WORK TO BE COMPLETED:
Repeat every entry word for word, skipping the pictures.

INFORMATION:
*-*-*
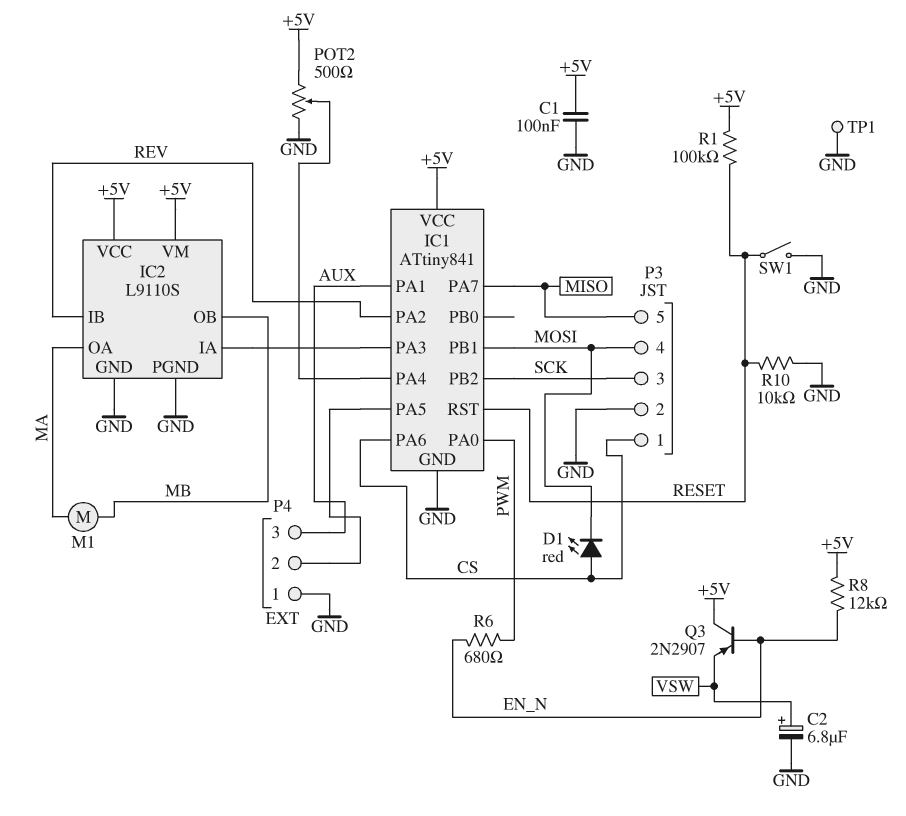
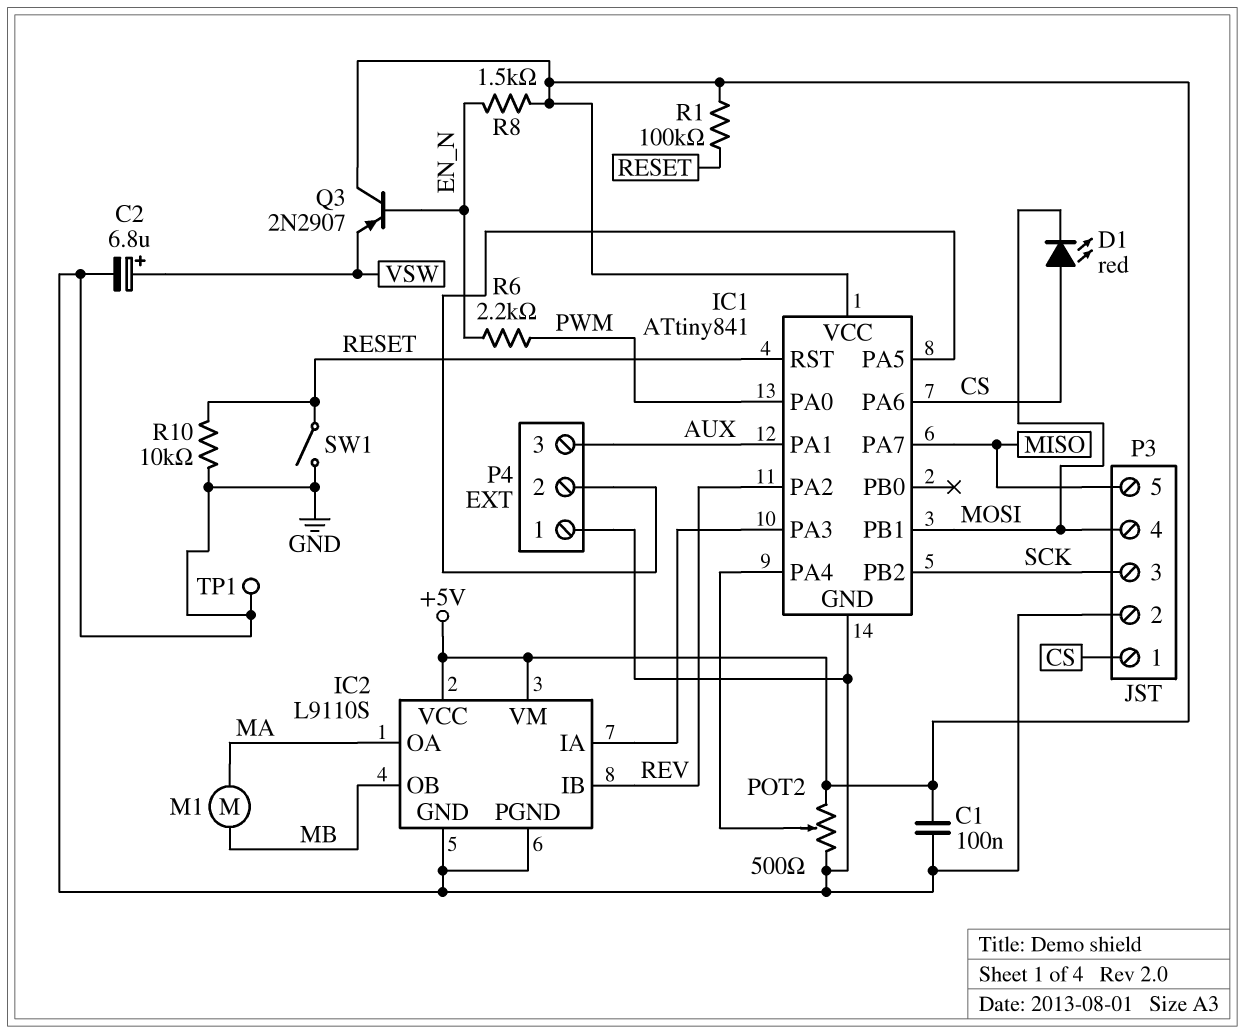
R6: 680 (EN_N, PWM) -> 2.2k (EN_N, PWM)
R8: 12k (+5V, EN_N) -> 1.5k (+5V, EN_N)

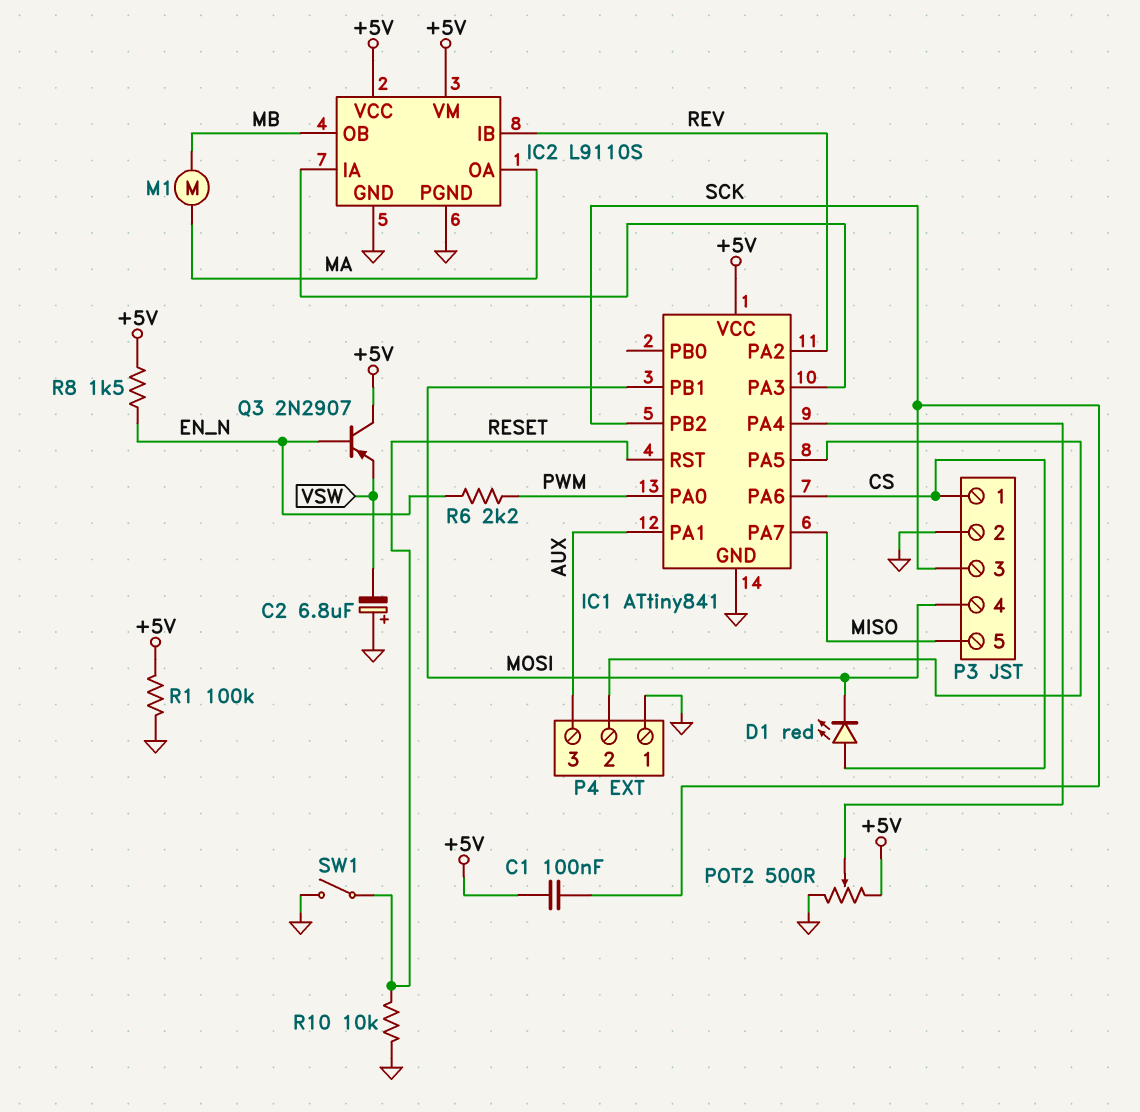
C1: 100nF (+5V, GND) -> 100nF (+5V, SCK)
C2: 6.8uF (plus VSW, minus GND) -> 6.8uF (plus GND, minus VSW)
R1: 100k (+5V, RESET) -> 100k (+5V, GND)
TP1: test point (GND) -> none

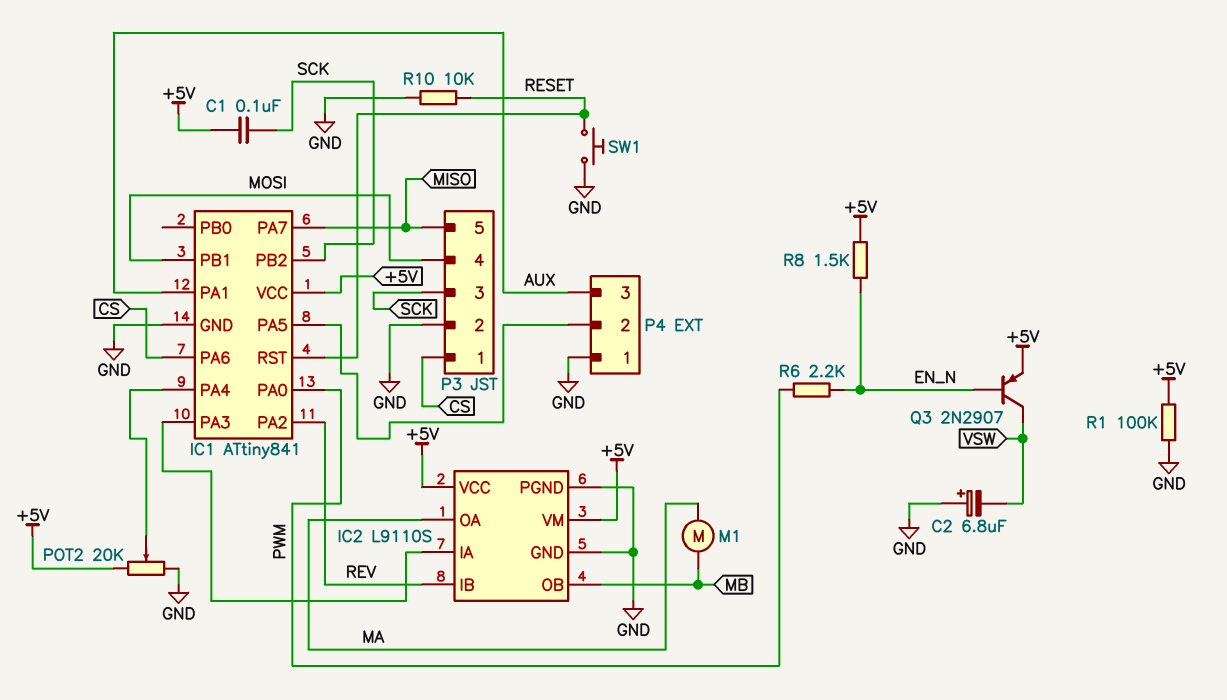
D1: LED red (A CS, K MOSI) -> none
POT2: 500 (+5V, GND, wiper IC1/PA4) -> 20k (+5V, GND, wiper IC1/PA4)
Q3: PNP 2N2907 (B EN_N, C +5V, E VSW) -> PNP 2N2907 (B EN_N, C VSW, E +5V)
SW1: switch (GND, RESET) -> button (GND, RESET)

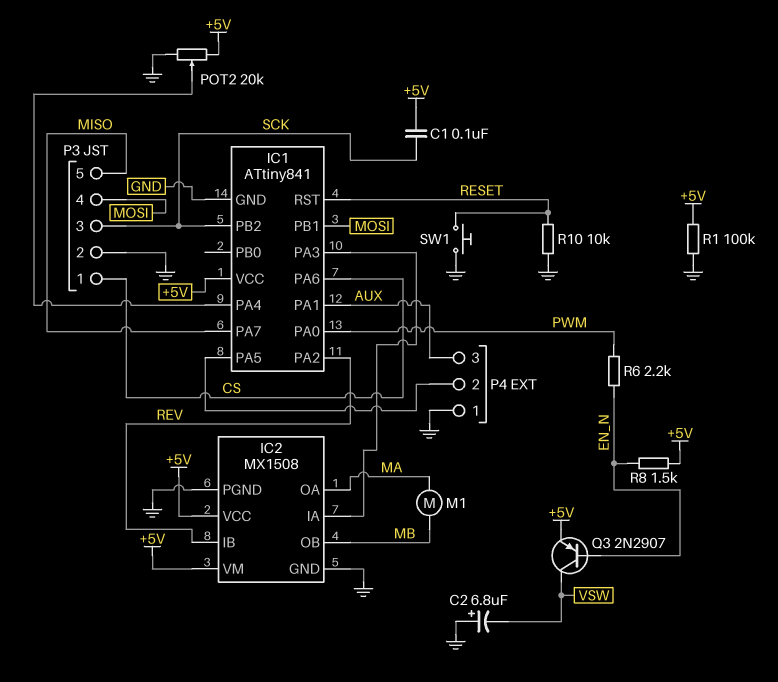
IC2: L9110S -> MX1508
*-*-*
SOLUTION TO THIS EXERCISE:
R6: 680 (EN_N, PWM) -> 2.2k (EN_N, PWM)
R8: 12k (+5V, EN_N) -> 1.5k (+5V, EN_N)

C1: 100nF (+5V, GND) -> 100nF (+5V, SCK)
C2: 6.8uF (plus VSW, minus GND) -> 6.8uF (plus GND, minus VSW)
R1: 100k (+5V, RESET) -> 100k (+5V, GND)
TP1: test point (GND) -> none

D1: LED red (A CS, K MOSI) -> none
POT2: 500 (+5V, GND, wiper IC1/PA4) -> 20k (+5V, GND, wiper IC1/PA4)
Q3: PNP 2N2907 (B EN_N, C +5V, E VSW) -> PNP 2N2907 (B EN_N, C VSW, E +5V)
SW1: switch (GND, RESET) -> button (GND, RESET)

IC2: L9110S -> MX1508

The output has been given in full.